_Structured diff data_

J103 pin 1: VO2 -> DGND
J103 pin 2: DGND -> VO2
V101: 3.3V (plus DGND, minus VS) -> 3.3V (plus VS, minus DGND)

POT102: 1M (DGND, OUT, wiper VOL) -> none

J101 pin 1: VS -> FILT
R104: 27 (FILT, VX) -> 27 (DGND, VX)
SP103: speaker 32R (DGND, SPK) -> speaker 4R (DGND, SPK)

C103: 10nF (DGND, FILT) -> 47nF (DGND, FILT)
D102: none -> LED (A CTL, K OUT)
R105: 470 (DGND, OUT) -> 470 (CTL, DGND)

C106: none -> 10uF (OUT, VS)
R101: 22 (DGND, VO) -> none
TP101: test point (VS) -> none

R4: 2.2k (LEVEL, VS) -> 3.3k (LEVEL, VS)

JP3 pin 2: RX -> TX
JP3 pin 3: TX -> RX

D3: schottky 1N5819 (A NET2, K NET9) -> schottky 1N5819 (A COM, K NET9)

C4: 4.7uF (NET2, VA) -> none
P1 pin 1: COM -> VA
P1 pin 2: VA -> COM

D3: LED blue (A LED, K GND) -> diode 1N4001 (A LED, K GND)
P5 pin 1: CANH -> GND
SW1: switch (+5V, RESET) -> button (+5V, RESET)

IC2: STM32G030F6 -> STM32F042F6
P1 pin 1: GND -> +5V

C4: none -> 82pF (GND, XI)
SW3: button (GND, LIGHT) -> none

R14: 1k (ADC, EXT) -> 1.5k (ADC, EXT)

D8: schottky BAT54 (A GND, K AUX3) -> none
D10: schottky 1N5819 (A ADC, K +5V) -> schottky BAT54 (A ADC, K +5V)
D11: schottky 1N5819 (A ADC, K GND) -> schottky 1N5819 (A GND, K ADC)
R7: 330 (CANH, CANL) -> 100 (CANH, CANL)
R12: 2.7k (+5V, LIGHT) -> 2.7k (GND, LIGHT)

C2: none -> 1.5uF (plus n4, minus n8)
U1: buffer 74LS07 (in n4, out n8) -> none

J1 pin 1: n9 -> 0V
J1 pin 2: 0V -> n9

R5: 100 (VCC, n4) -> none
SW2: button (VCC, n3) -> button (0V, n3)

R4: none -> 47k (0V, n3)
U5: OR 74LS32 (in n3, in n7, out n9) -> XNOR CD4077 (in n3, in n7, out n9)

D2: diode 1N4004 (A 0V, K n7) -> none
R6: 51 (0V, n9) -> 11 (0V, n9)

_ASSIGNMENT_
Write the entries out again verbatim, every one of them.

_RESPONSE AREA_
J103 pin 1: VO2 -> DGND
J103 pin 2: DGND -> VO2
V101: 3.3V (plus DGND, minus VS) -> 3.3V (plus VS, minus DGND)

POT102: 1M (DGND, OUT, wiper VOL) -> none

J101 pin 1: VS -> FILT
R104: 27 (FILT, VX) -> 27 (DGND, VX)
SP103: speaker 32R (DGND, SPK) -> speaker 4R (DGND, SPK)

C103: 10nF (DGND, FILT) -> 47nF (DGND, FILT)
D102: none -> LED (A CTL, K OUT)
R105: 470 (DGND, OUT) -> 470 (CTL, DGND)

C106: none -> 10uF (OUT, VS)
R101: 22 (DGND, VO) -> none
TP101: test point (VS) -> none

R4: 2.2k (LEVEL, VS) -> 3.3k (LEVEL, VS)

JP3 pin 2: RX -> TX
JP3 pin 3: TX -> RX

D3: schottky 1N5819 (A NET2, K NET9) -> schottky 1N5819 (A COM, K NET9)

C4: 4.7uF (NET2, VA) -> none
P1 pin 1: COM -> VA
P1 pin 2: VA -> COM

D3: LED blue (A LED, K GND) -> diode 1N4001 (A LED, K GND)
P5 pin 1: CANH -> GND
SW1: switch (+5V, RESET) -> button (+5V, RESET)

IC2: STM32G030F6 -> STM32F042F6
P1 pin 1: GND -> +5V

C4: none -> 82pF (GND, XI)
SW3: button (GND, LIGHT) -> none

R14: 1k (ADC, EXT) -> 1.5k (ADC, EXT)

D8: schottky BAT54 (A GND, K AUX3) -> none
D10: schottky 1N5819 (A ADC, K +5V) -> schottky BAT54 (A ADC, K +5V)
D11: schottky 1N5819 (A ADC, K GND) -> schottky 1N5819 (A GND, K ADC)
R7: 330 (CANH, CANL) -> 100 (CANH, CANL)
R12: 2.7k (+5V, LIGHT) -> 2.7k (GND, LIGHT)

C2: none -> 1.5uF (plus n4, minus n8)
U1: buffer 74LS07 (in n4, out n8) -> none

J1 pin 1: n9 -> 0V
J1 pin 2: 0V -> n9

R5: 100 (VCC, n4) -> none
SW2: button (VCC, n3) -> button (0V, n3)

R4: none -> 47k (0V, n3)
U5: OR 74LS32 (in n3, in n7, out n9) -> XNOR CD4077 (in n3, in n7, out n9)

D2: diode 1N4004 (A 0V, K n7) -> none
R6: 51 (0V, n9) -> 11 (0V, n9)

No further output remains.